Collected data:
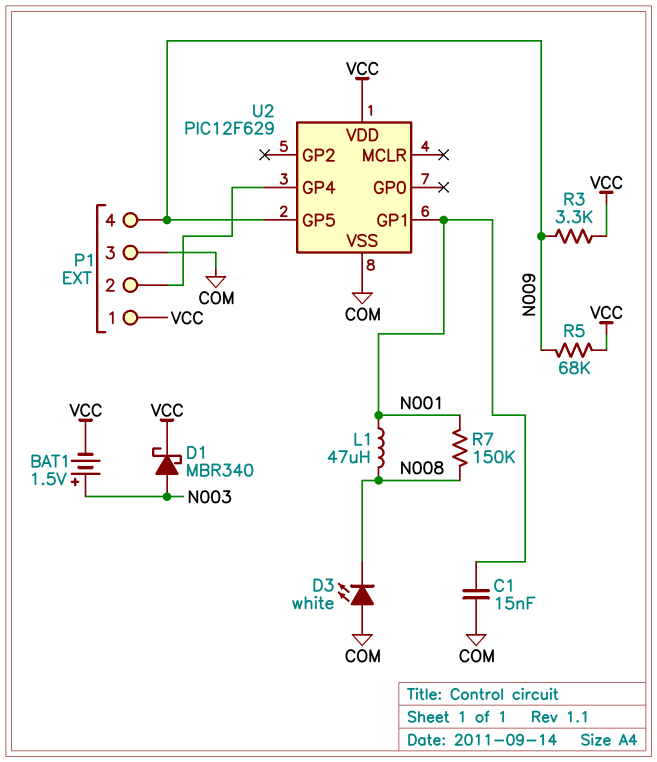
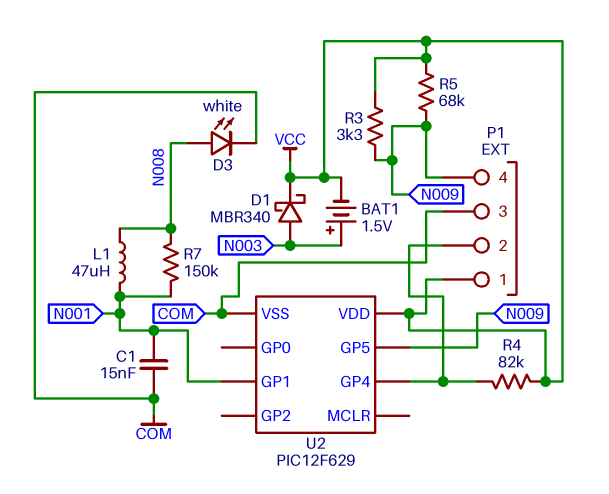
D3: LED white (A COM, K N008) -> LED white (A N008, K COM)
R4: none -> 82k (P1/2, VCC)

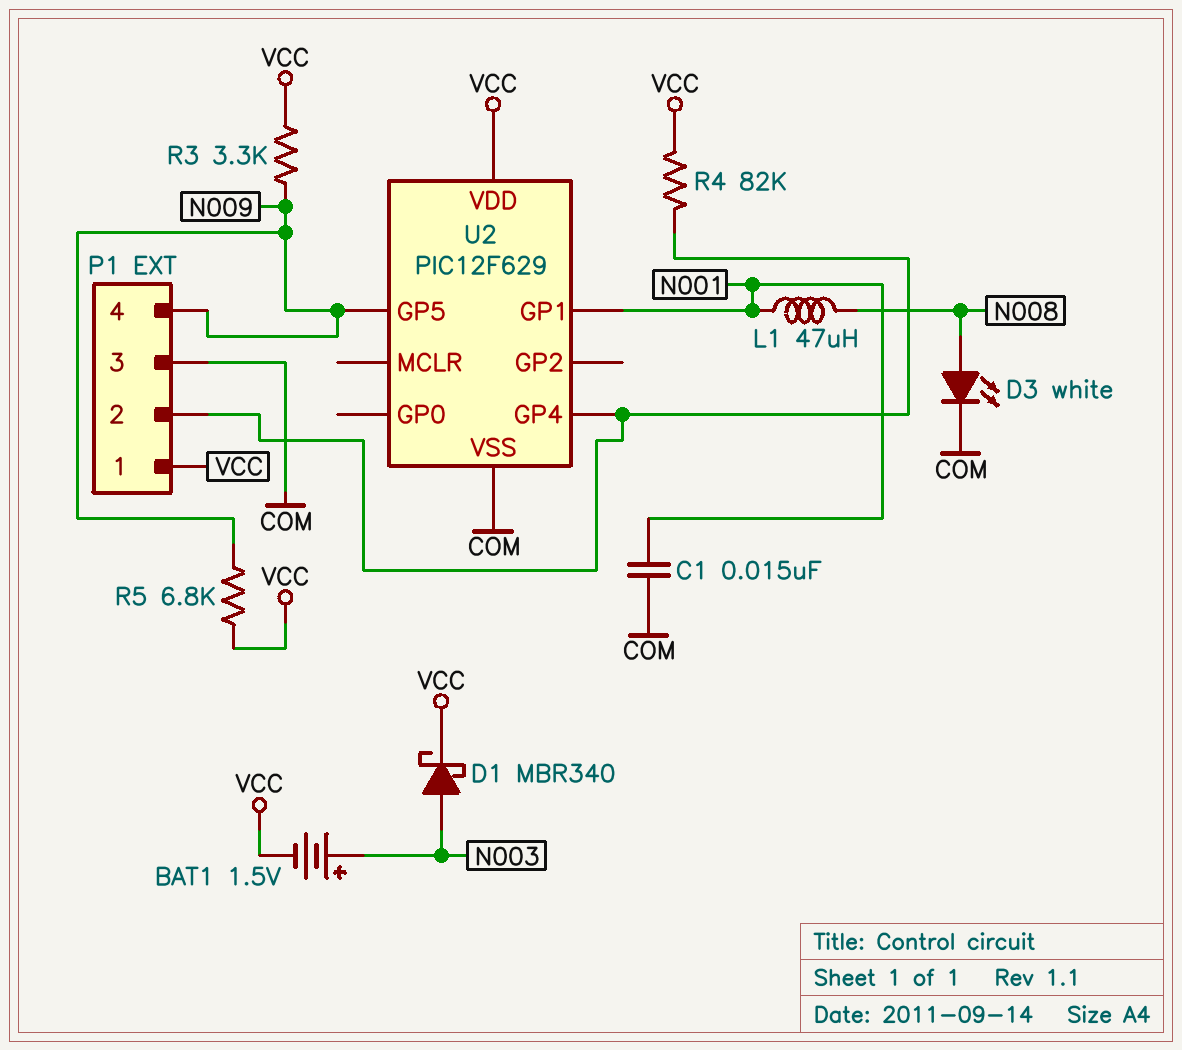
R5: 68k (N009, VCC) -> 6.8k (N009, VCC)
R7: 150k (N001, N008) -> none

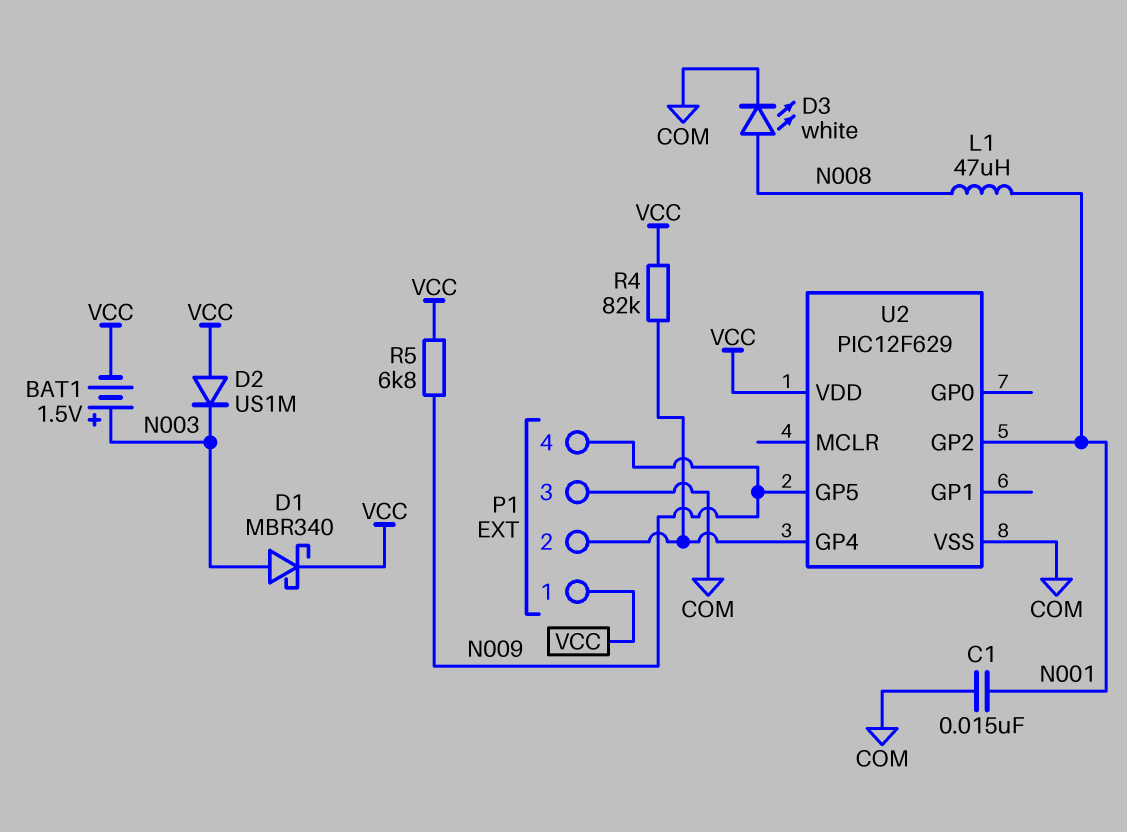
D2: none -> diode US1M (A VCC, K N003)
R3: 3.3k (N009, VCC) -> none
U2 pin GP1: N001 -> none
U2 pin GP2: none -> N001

[Action item] Nothing should be returned except the lines from the one containing "R3: 3.3k (N009, VCC) -> none" through the last line of the data, each restated word for word.

[Response to the exercise]
R3: 3.3k (N009, VCC) -> none
U2 pin GP1: N001 -> none
U2 pin GP2: none -> N001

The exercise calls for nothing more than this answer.